*Task statement*
Omit the pictures while printing every entry below exactly as given.

*Data*
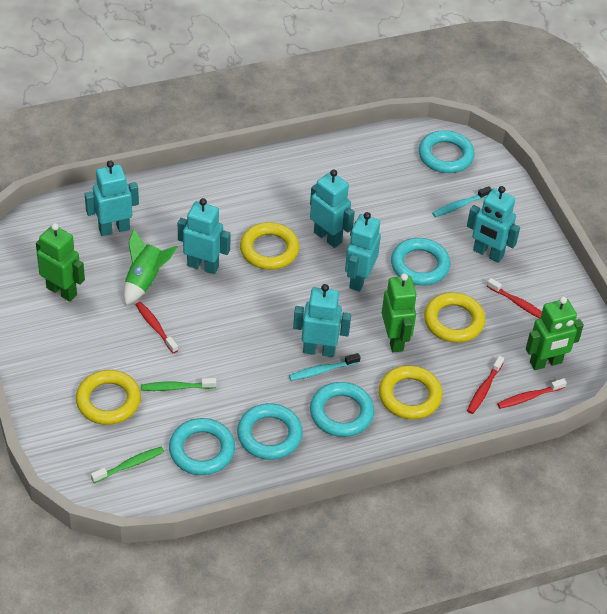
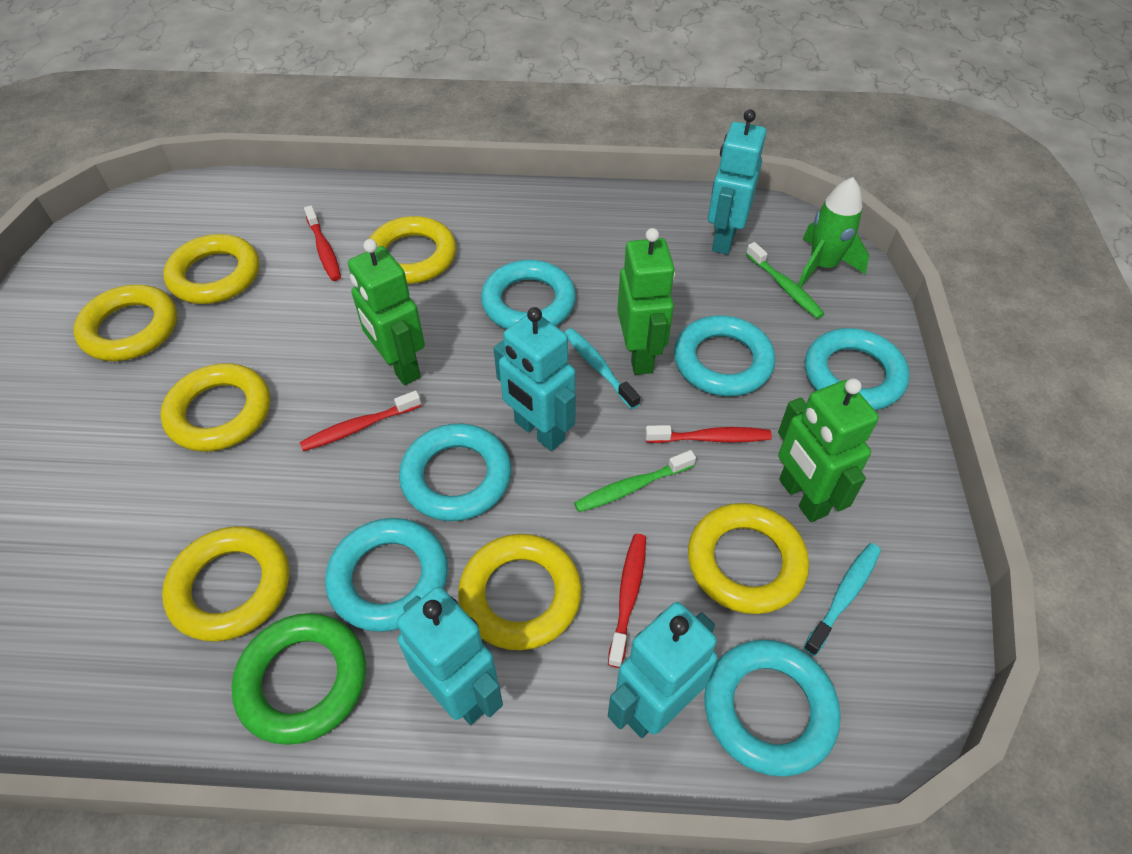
green ring: 0 -> 1
turquoise ring: 5 -> 6
turquoise robot: 6 -> 4
yellow ring: 4 -> 7

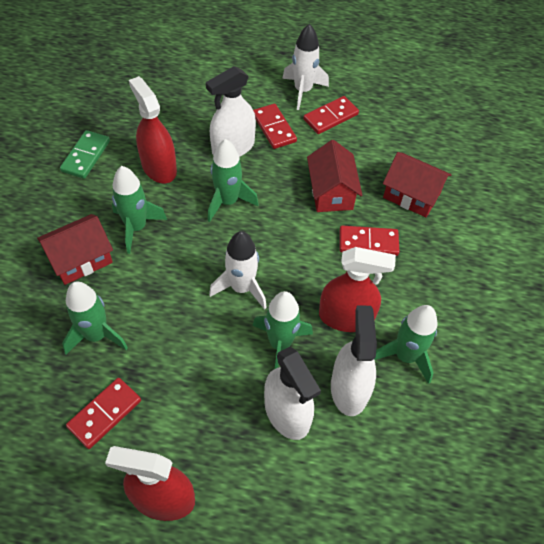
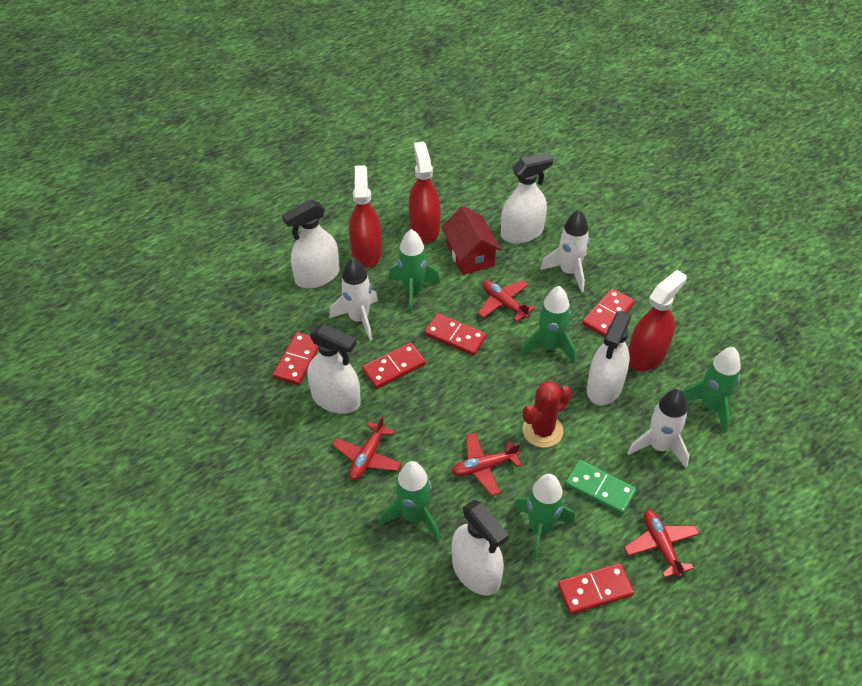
red cactus: 0 -> 1
red domino: 4 -> 5
red house: 3 -> 1
red plane: 0 -> 4
white rocket: 2 -> 3
white spray bottle: 3 -> 5

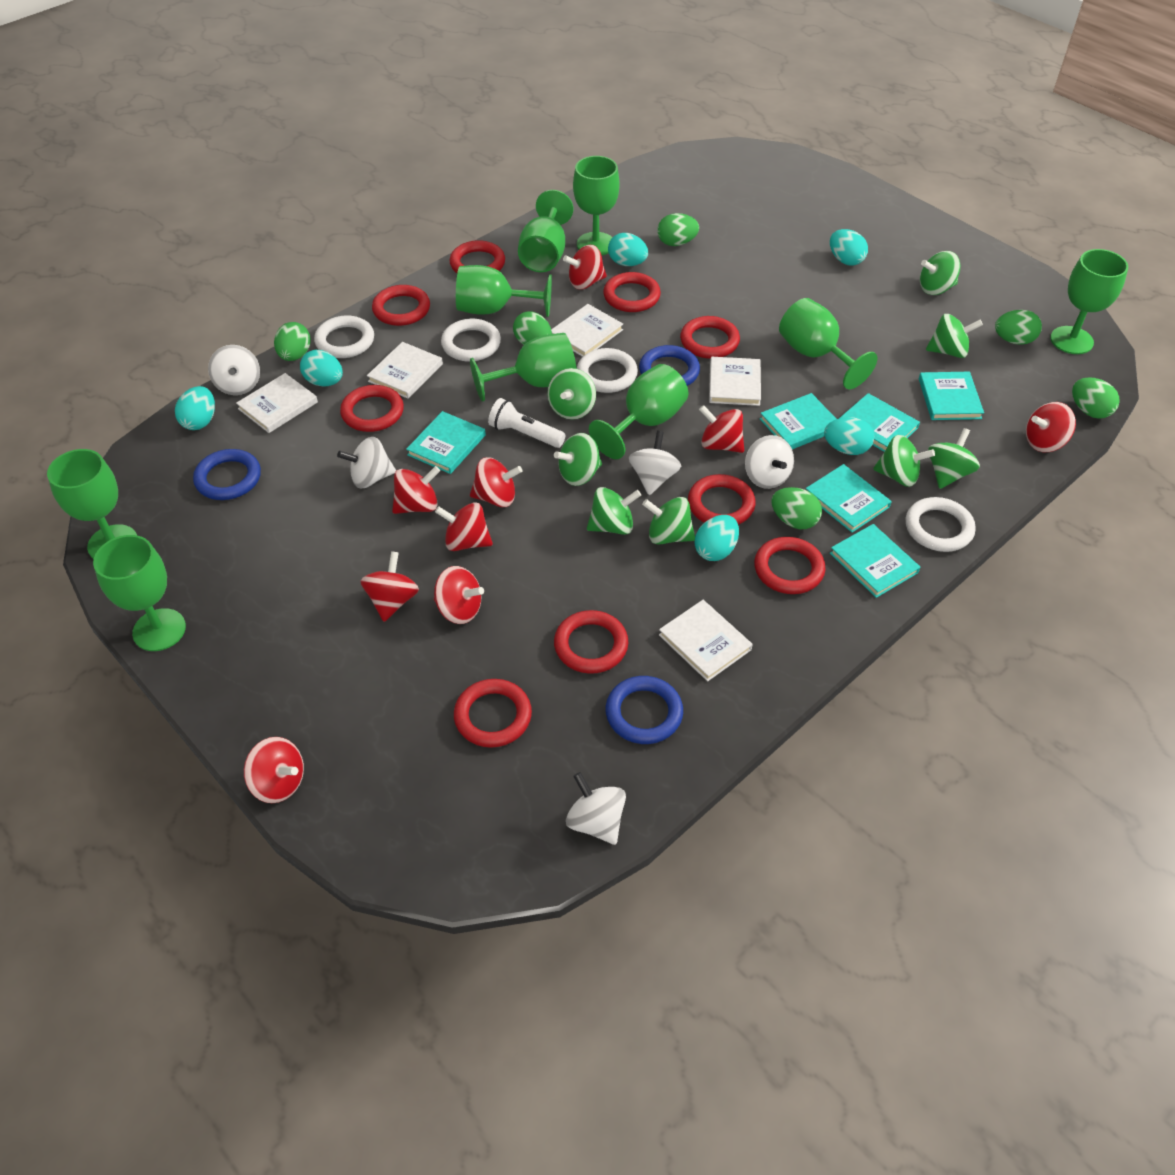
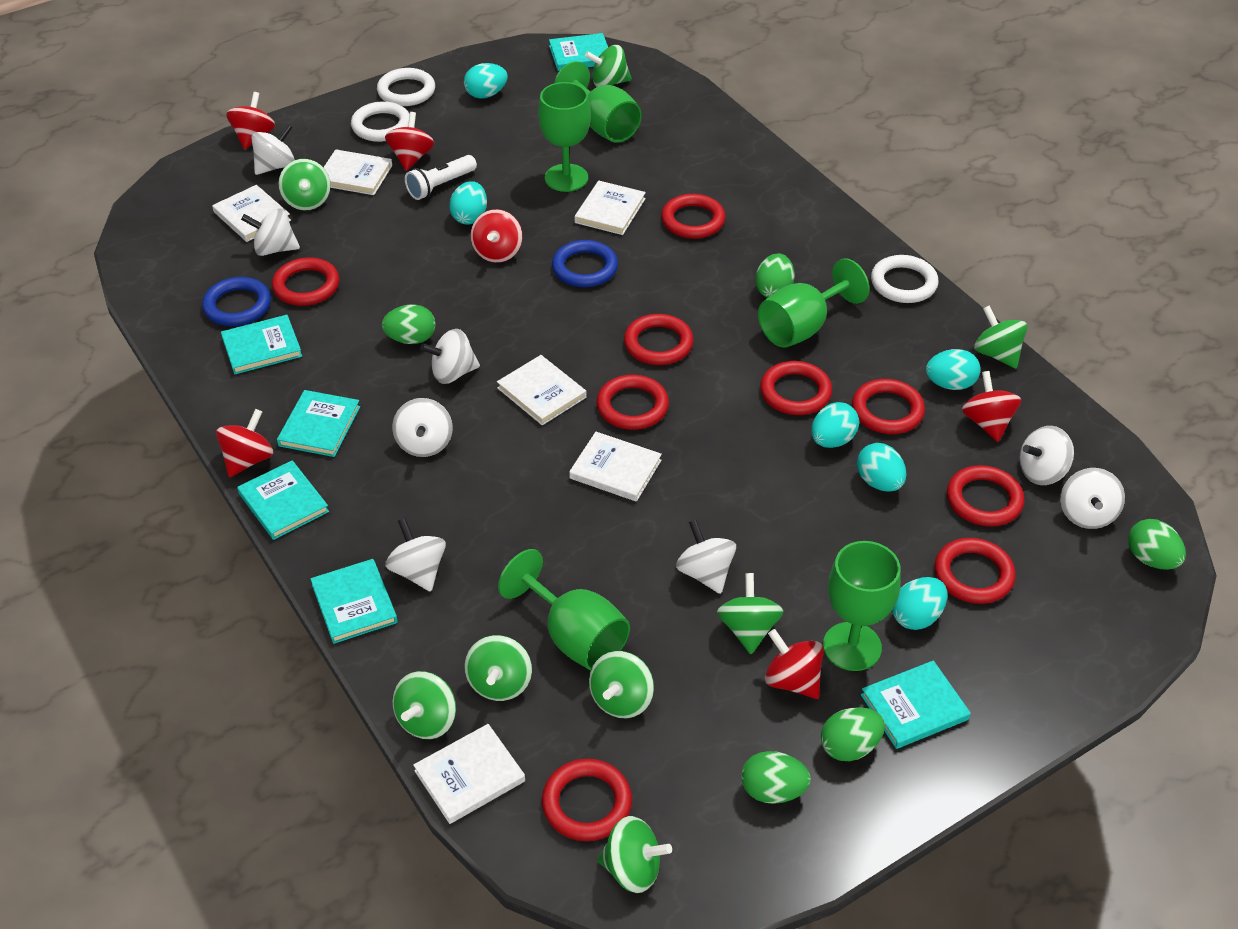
blue ring: 3 -> 2
green egg: 6 -> 5
green goblet: 9 -> 5
red spinning top: 9 -> 6
white book: 5 -> 6
white ring: 4 -> 3
white spinning top: 5 -> 8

*Solution for this problem*
green ring: 0 -> 1
turquoise ring: 5 -> 6
turquoise robot: 6 -> 4
yellow ring: 4 -> 7

red cactus: 0 -> 1
red domino: 4 -> 5
red house: 3 -> 1
red plane: 0 -> 4
white rocket: 2 -> 3
white spray bottle: 3 -> 5

blue ring: 3 -> 2
green egg: 6 -> 5
green goblet: 9 -> 5
red spinning top: 9 -> 6
white book: 5 -> 6
white ring: 4 -> 3
white spinning top: 5 -> 8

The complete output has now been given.